WHAT YOU ARE ASKED TO DO: Locate every line in the records below that contains the word "LIGHT", and copy each one.

##### DATA RECORDS

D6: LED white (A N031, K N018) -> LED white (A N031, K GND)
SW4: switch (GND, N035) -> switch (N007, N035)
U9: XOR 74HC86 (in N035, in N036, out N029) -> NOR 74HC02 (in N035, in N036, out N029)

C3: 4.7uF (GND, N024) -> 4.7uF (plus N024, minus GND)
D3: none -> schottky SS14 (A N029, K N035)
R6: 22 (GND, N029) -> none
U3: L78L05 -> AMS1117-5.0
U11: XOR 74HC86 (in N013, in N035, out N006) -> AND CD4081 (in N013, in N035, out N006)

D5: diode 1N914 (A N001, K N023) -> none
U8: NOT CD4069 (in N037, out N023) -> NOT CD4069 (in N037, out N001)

##########
##### DATA RECORDS

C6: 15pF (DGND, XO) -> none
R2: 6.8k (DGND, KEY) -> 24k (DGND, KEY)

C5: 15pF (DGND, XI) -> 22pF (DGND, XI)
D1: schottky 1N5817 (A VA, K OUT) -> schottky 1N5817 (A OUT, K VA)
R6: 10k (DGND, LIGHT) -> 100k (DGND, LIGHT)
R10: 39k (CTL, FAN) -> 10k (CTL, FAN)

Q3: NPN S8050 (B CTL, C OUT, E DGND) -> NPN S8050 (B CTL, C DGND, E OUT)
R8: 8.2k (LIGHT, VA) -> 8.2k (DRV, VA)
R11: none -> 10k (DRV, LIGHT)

##########
##### DATA RECORDS

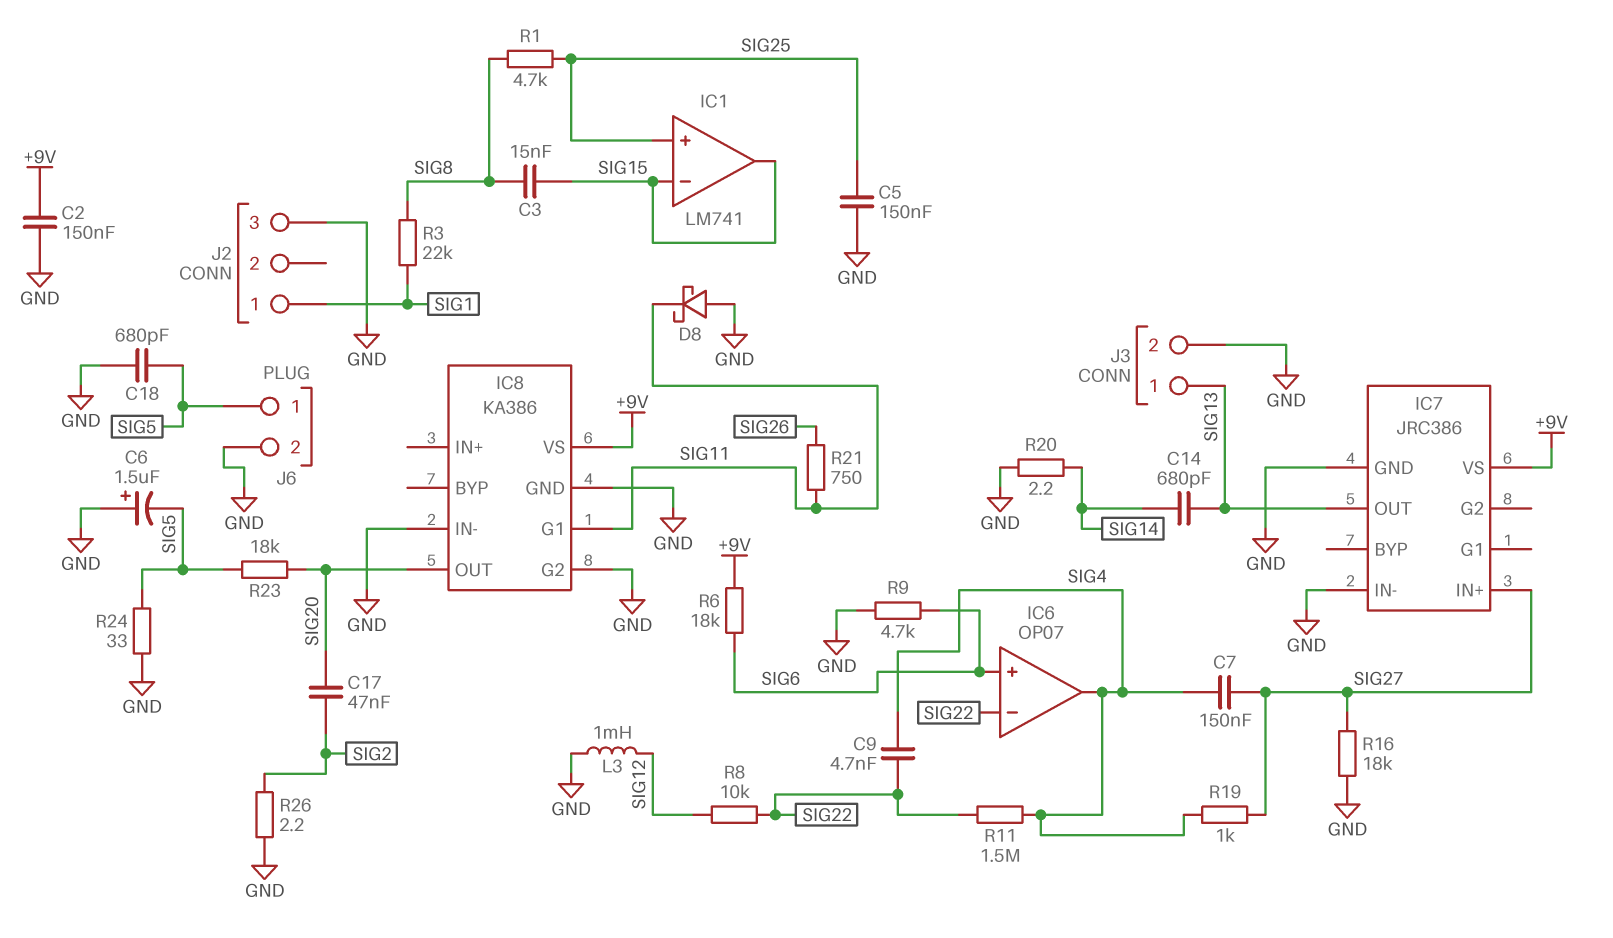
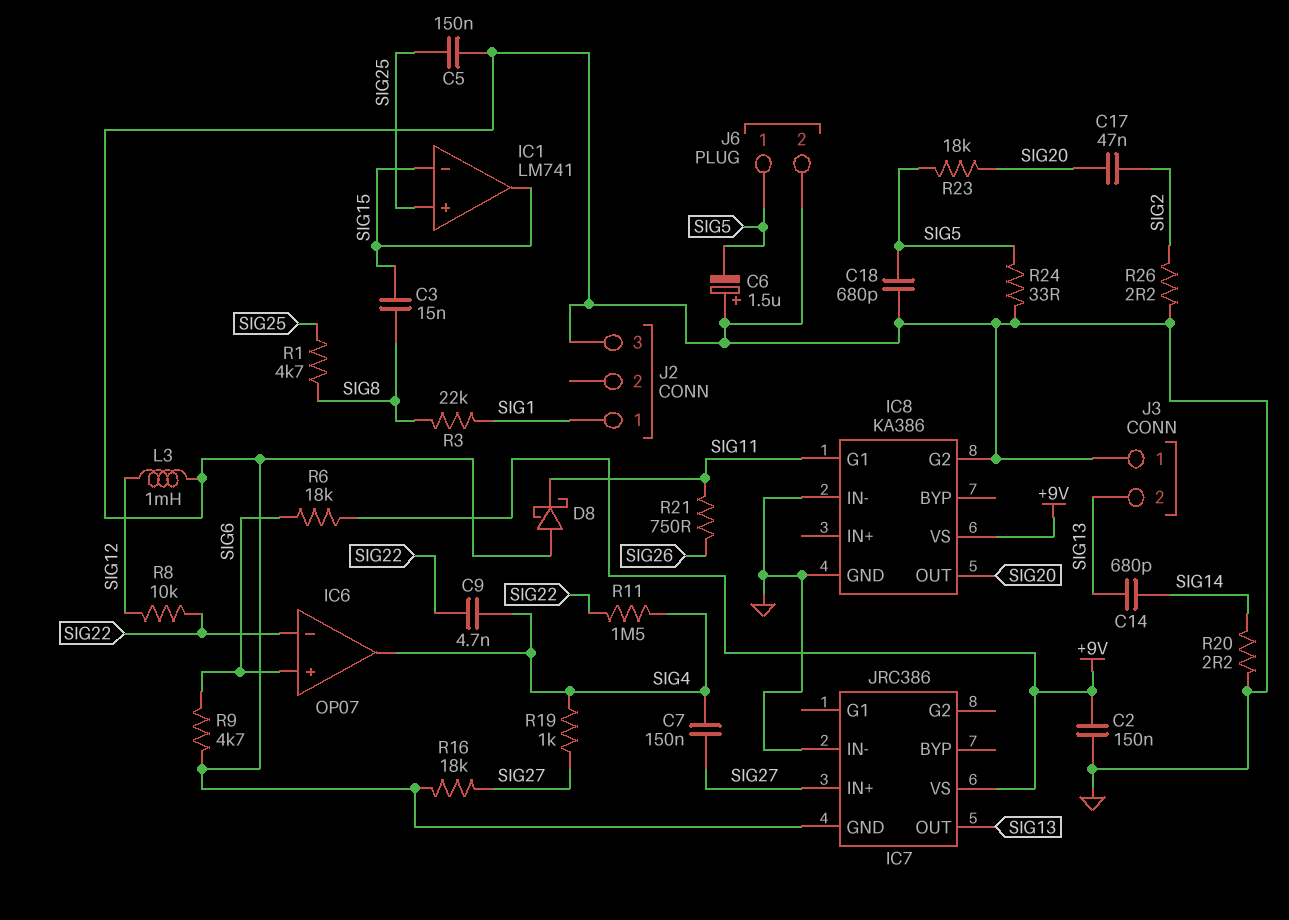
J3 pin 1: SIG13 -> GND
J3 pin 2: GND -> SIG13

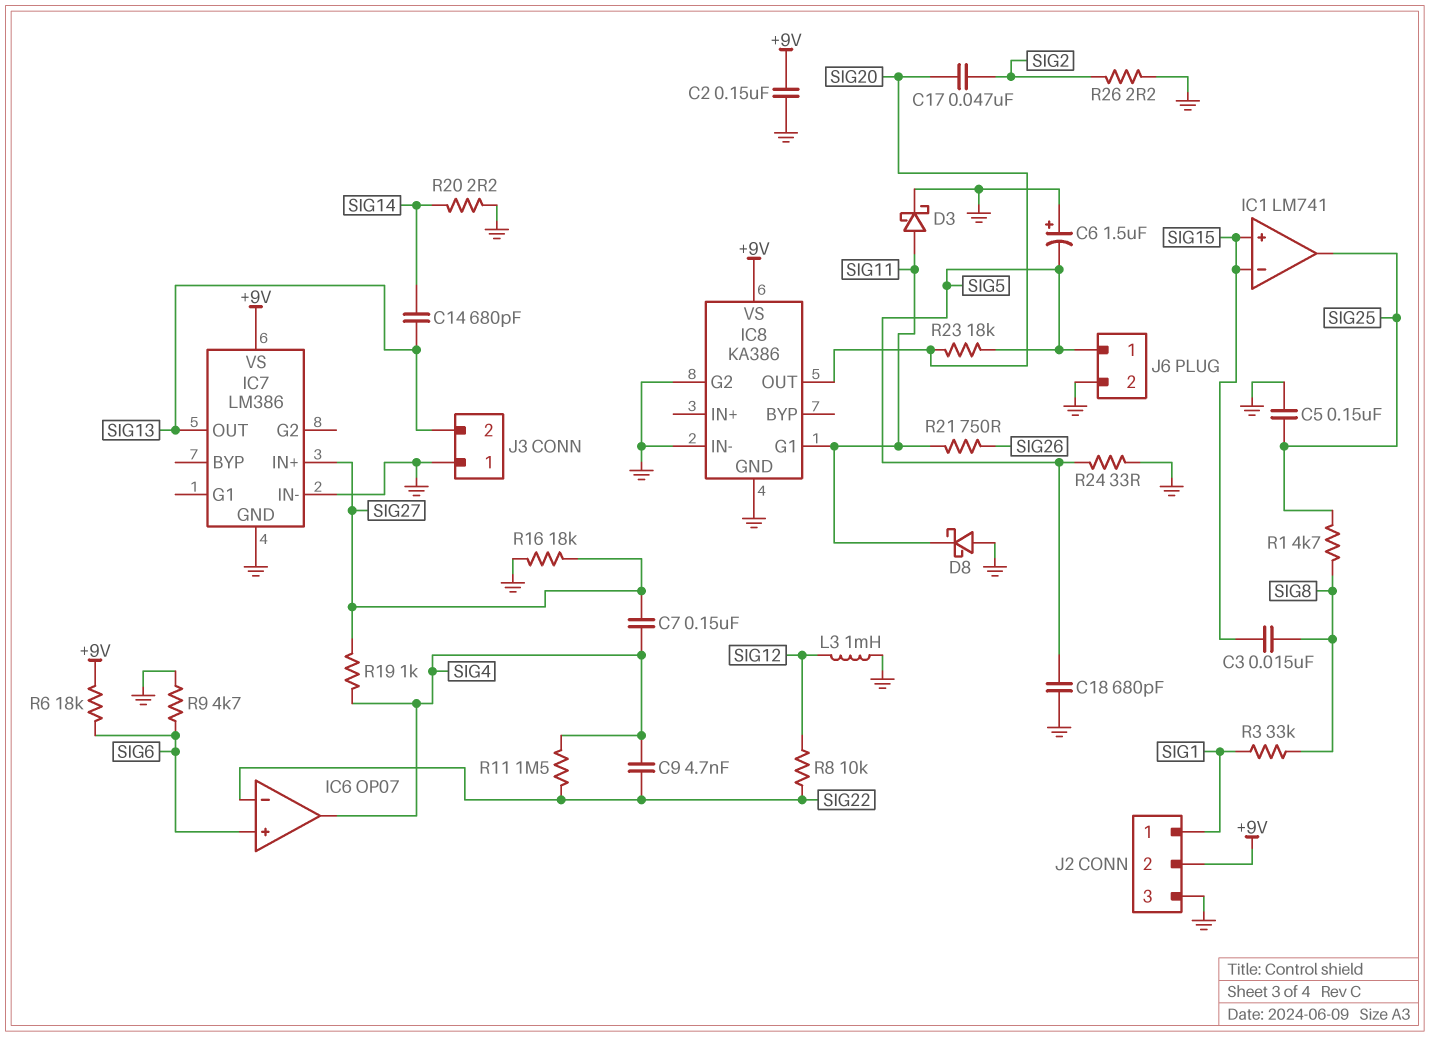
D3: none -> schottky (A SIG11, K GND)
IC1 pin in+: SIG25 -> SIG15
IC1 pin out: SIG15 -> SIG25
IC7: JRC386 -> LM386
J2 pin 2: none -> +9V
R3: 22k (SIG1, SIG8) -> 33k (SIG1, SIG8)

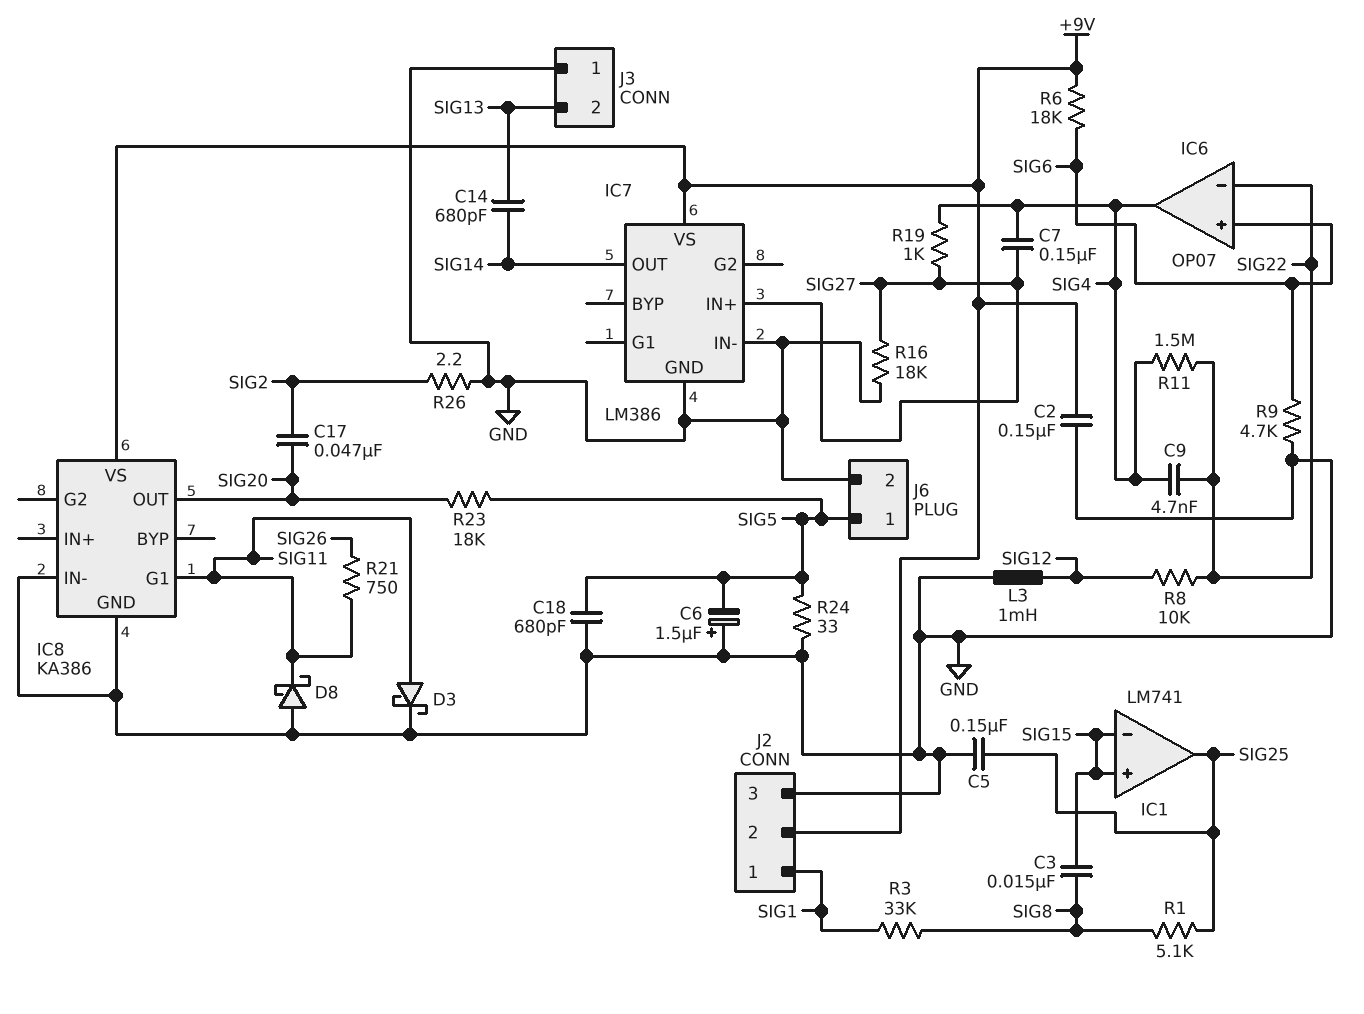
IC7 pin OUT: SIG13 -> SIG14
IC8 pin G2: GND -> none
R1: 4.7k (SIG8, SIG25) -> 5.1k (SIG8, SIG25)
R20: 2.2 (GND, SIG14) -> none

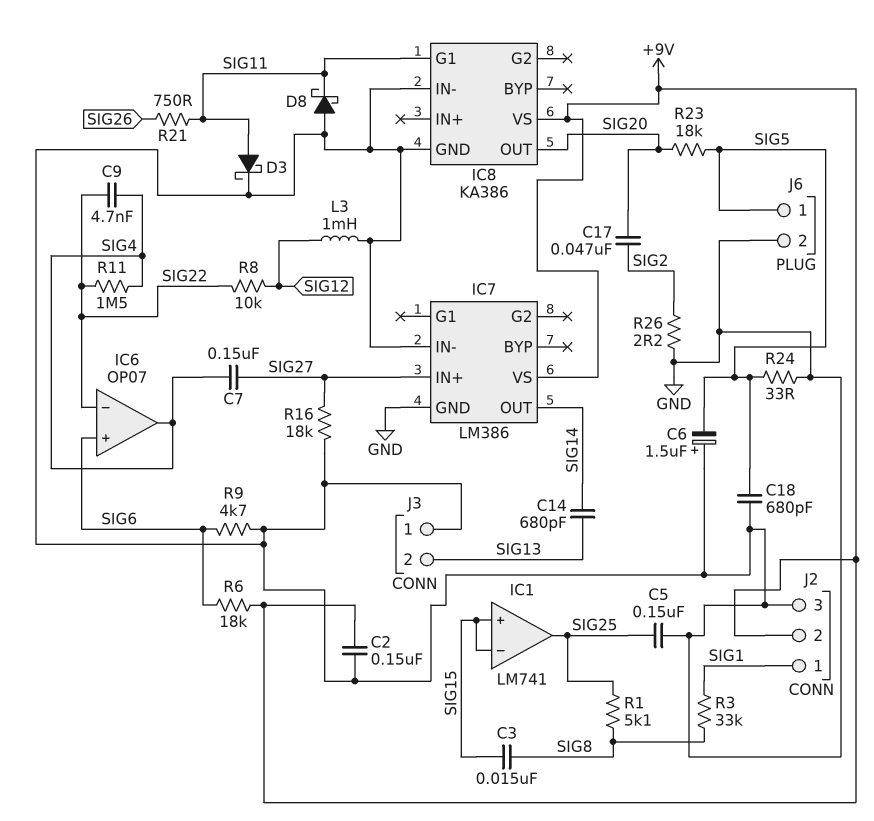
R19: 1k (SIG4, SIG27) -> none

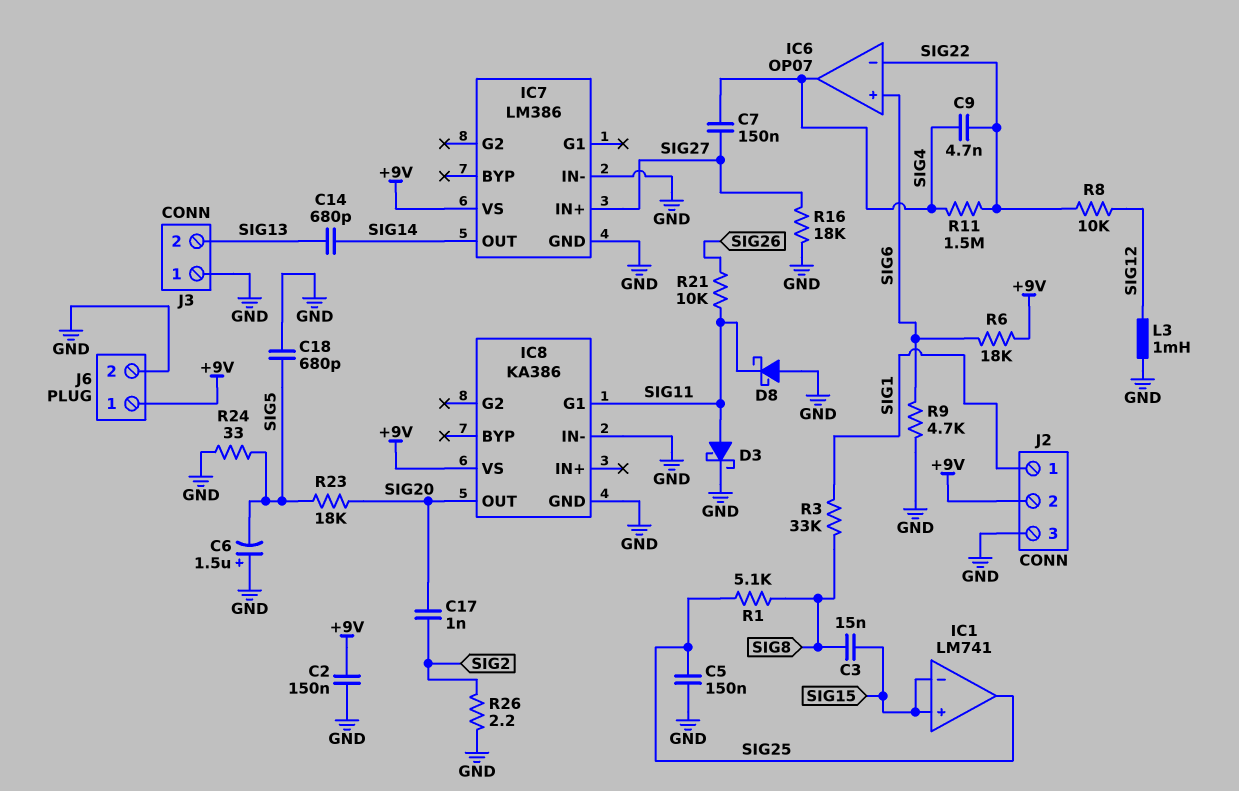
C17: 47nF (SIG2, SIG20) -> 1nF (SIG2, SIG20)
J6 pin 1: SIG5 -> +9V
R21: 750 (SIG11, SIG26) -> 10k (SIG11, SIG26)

##########

PROBLEM SOLUTION:
R6: 10k (DGND, LIGHT) -> 100k (DGND, LIGHT)
R8: 8.2k (LIGHT, VA) -> 8.2k (DRV, VA)
R11: none -> 10k (DRV, LIGHT)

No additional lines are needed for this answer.